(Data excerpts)
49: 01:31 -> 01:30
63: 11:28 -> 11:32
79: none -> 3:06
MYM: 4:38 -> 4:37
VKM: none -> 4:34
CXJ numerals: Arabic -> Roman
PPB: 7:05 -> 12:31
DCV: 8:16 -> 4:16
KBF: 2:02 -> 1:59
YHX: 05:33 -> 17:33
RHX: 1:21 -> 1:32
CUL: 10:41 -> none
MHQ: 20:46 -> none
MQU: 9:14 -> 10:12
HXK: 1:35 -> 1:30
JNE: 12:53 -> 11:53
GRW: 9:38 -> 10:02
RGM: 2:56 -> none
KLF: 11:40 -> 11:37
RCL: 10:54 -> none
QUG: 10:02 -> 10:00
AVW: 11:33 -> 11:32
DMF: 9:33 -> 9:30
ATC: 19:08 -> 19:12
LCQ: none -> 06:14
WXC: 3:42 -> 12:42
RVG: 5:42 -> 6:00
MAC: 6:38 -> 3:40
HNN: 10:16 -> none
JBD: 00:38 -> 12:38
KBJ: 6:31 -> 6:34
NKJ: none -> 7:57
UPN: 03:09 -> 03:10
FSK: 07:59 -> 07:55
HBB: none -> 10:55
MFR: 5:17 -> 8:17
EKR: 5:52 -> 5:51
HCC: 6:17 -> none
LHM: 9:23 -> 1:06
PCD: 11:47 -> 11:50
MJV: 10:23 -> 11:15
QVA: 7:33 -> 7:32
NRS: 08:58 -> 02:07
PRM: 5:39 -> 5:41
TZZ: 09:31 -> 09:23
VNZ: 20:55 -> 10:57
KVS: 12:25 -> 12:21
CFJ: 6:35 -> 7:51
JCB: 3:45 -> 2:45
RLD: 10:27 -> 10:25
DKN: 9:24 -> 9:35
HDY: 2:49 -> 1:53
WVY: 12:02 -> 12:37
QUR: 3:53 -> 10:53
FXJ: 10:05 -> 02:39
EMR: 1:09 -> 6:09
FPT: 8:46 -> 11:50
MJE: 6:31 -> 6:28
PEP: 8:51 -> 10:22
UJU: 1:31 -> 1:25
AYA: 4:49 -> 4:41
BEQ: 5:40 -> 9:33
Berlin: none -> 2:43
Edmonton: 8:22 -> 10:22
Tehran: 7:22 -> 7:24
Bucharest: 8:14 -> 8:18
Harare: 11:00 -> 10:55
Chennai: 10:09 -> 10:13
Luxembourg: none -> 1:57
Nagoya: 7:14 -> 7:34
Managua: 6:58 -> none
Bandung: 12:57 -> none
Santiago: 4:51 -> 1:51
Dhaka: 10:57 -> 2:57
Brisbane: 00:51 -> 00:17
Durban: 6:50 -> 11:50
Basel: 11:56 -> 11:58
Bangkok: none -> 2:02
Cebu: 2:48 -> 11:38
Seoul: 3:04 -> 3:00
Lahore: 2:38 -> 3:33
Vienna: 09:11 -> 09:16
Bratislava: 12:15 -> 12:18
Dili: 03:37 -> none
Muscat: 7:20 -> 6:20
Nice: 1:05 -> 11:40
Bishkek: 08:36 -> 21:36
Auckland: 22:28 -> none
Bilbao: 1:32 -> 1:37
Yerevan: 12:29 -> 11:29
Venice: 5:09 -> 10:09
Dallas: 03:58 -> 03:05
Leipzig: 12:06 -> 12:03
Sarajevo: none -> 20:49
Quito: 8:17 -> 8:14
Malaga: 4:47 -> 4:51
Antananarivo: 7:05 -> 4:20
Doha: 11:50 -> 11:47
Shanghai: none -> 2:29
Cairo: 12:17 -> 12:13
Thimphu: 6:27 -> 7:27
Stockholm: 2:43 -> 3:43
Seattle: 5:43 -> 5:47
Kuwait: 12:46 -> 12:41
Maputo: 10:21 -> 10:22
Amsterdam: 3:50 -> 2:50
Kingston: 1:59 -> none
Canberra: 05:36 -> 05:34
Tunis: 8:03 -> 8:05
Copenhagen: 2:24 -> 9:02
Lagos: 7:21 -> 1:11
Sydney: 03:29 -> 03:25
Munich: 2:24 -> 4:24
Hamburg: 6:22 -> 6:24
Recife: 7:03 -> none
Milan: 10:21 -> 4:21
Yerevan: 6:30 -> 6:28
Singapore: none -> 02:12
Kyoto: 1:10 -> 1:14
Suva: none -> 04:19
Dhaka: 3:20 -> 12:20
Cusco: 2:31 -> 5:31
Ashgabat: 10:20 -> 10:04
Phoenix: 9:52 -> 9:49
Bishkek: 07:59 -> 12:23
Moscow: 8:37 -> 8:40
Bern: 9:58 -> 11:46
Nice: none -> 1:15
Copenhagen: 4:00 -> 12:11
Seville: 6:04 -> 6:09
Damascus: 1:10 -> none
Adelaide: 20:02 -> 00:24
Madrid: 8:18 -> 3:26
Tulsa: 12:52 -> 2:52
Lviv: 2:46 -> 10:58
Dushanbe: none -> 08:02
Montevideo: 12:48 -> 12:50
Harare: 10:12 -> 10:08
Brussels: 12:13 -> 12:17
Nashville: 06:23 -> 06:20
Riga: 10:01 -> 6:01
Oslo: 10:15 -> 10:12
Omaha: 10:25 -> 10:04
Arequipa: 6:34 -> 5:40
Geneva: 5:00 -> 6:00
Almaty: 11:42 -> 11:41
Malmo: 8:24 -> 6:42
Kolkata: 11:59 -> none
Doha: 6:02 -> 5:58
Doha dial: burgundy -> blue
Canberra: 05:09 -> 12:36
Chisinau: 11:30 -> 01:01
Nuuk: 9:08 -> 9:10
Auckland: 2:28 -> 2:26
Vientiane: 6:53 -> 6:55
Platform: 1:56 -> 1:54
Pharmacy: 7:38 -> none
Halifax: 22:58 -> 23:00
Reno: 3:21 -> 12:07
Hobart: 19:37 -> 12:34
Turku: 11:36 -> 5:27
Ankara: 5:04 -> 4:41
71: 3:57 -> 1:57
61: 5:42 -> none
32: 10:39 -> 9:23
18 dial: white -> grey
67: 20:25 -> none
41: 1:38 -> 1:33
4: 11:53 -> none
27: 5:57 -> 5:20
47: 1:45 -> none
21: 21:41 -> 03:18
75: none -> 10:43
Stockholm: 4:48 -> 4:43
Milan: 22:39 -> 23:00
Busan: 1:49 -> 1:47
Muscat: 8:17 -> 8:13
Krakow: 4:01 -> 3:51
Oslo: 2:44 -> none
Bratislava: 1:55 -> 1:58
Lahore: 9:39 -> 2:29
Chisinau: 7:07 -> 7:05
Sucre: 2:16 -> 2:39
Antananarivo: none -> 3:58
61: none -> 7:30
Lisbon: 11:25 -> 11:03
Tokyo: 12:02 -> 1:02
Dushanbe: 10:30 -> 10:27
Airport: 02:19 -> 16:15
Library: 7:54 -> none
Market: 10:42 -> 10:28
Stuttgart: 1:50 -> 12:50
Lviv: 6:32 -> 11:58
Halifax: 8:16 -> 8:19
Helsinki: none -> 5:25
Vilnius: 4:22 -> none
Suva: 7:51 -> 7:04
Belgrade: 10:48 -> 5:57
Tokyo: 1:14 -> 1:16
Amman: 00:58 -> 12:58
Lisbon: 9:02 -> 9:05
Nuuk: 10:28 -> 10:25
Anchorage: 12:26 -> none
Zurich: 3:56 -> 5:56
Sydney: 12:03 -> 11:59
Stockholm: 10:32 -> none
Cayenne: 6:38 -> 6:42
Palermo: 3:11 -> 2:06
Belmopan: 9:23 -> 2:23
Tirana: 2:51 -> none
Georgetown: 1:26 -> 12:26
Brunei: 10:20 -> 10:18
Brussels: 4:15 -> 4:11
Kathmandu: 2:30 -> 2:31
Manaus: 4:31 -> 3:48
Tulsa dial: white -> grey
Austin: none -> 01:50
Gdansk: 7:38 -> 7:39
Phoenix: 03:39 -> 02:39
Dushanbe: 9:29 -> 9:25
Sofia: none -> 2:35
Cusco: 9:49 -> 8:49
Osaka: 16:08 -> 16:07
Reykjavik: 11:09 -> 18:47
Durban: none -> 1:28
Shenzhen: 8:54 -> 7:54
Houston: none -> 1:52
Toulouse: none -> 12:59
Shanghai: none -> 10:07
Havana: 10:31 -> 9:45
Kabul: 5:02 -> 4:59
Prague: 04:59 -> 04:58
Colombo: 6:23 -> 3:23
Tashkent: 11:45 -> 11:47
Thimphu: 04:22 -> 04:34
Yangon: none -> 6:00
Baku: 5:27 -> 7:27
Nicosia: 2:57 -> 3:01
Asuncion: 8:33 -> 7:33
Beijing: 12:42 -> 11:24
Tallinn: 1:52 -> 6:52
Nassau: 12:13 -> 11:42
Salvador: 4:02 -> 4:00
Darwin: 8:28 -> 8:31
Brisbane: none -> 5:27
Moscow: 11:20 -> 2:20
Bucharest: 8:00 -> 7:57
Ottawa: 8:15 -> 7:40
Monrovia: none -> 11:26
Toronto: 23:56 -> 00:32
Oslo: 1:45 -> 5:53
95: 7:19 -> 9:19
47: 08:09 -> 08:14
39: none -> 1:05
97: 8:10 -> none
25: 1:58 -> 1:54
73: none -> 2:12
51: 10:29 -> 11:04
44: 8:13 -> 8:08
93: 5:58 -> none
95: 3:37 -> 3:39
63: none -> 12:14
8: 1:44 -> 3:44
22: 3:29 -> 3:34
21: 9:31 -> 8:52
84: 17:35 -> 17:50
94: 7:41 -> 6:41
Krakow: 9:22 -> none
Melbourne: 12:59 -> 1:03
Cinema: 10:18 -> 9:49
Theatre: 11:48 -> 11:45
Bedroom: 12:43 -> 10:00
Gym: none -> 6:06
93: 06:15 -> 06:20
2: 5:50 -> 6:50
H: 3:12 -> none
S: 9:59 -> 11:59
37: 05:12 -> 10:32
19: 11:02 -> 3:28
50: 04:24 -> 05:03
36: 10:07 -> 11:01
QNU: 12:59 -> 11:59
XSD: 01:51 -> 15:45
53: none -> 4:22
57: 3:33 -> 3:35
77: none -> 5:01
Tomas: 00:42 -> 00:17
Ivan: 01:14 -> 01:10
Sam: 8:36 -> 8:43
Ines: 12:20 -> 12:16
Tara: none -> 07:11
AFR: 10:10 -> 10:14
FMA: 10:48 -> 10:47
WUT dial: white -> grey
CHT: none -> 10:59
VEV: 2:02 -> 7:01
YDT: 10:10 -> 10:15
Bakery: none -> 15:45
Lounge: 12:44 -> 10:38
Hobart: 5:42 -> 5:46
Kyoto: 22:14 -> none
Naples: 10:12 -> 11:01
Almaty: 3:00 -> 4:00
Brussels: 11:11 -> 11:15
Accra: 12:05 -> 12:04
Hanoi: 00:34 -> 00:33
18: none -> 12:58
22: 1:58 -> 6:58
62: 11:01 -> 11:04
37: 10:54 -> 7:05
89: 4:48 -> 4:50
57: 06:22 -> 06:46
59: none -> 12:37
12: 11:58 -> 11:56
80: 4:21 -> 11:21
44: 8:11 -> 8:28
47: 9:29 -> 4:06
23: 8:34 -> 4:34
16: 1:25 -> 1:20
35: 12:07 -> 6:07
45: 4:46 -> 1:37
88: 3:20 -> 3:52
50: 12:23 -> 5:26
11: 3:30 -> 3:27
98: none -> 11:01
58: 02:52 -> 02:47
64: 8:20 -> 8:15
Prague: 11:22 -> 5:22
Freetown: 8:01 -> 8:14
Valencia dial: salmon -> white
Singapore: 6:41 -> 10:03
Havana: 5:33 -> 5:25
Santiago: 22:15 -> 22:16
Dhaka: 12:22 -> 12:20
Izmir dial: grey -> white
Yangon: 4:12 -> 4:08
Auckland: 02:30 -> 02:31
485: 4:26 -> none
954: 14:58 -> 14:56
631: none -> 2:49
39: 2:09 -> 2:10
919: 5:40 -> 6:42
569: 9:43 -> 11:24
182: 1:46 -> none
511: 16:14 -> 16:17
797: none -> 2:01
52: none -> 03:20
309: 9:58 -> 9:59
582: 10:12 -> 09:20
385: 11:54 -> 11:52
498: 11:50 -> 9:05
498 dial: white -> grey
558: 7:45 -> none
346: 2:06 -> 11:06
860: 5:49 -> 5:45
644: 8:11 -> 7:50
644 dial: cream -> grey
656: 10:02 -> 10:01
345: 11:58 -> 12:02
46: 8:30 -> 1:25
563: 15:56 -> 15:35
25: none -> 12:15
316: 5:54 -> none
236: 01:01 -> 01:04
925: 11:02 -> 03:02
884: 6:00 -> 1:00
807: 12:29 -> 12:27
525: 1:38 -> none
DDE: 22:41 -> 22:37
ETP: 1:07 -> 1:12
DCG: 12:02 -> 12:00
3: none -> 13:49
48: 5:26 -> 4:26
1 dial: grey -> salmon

§ **DIRECTION**
Output the data verbatim from its first line through the line containing "Bandung: 12:57 -> none", including both of those lines.

§ **SOLVED PROBLEM**
49: 01:31 -> 01:30
63: 11:28 -> 11:32
79: none -> 3:06
MYM: 4:38 -> 4:37
VKM: none -> 4:34
CXJ numerals: Arabic -> Roman
PPB: 7:05 -> 12:31
DCV: 8:16 -> 4:16
KBF: 2:02 -> 1:59
YHX: 05:33 -> 17:33
RHX: 1:21 -> 1:32
CUL: 10:41 -> none
MHQ: 20:46 -> none
MQU: 9:14 -> 10:12
HXK: 1:35 -> 1:30
JNE: 12:53 -> 11:53
GRW: 9:38 -> 10:02
RGM: 2:56 -> none
KLF: 11:40 -> 11:37
RCL: 10:54 -> none
QUG: 10:02 -> 10:00
AVW: 11:33 -> 11:32
DMF: 9:33 -> 9:30
ATC: 19:08 -> 19:12
LCQ: none -> 06:14
WXC: 3:42 -> 12:42
RVG: 5:42 -> 6:00
MAC: 6:38 -> 3:40
HNN: 10:16 -> none
JBD: 00:38 -> 12:38
KBJ: 6:31 -> 6:34
NKJ: none -> 7:57
UPN: 03:09 -> 03:10
FSK: 07:59 -> 07:55
HBB: none -> 10:55
MFR: 5:17 -> 8:17
EKR: 5:52 -> 5:51
HCC: 6:17 -> none
LHM: 9:23 -> 1:06
PCD: 11:47 -> 11:50
MJV: 10:23 -> 11:15
QVA: 7:33 -> 7:32
NRS: 08:58 -> 02:07
PRM: 5:39 -> 5:41
TZZ: 09:31 -> 09:23
VNZ: 20:55 -> 10:57
KVS: 12:25 -> 12:21
CFJ: 6:35 -> 7:51
JCB: 3:45 -> 2:45
RLD: 10:27 -> 10:25
DKN: 9:24 -> 9:35
HDY: 2:49 -> 1:53
WVY: 12:02 -> 12:37
QUR: 3:53 -> 10:53
FXJ: 10:05 -> 02:39
EMR: 1:09 -> 6:09
FPT: 8:46 -> 11:50
MJE: 6:31 -> 6:28
PEP: 8:51 -> 10:22
UJU: 1:31 -> 1:25
AYA: 4:49 -> 4:41
BEQ: 5:40 -> 9:33
Berlin: none -> 2:43
Edmonton: 8:22 -> 10:22
Tehran: 7:22 -> 7:24
Bucharest: 8:14 -> 8:18
Harare: 11:00 -> 10:55
Chennai: 10:09 -> 10:13
Luxembourg: none -> 1:57
Nagoya: 7:14 -> 7:34
Managua: 6:58 -> none
Bandung: 12:57 -> none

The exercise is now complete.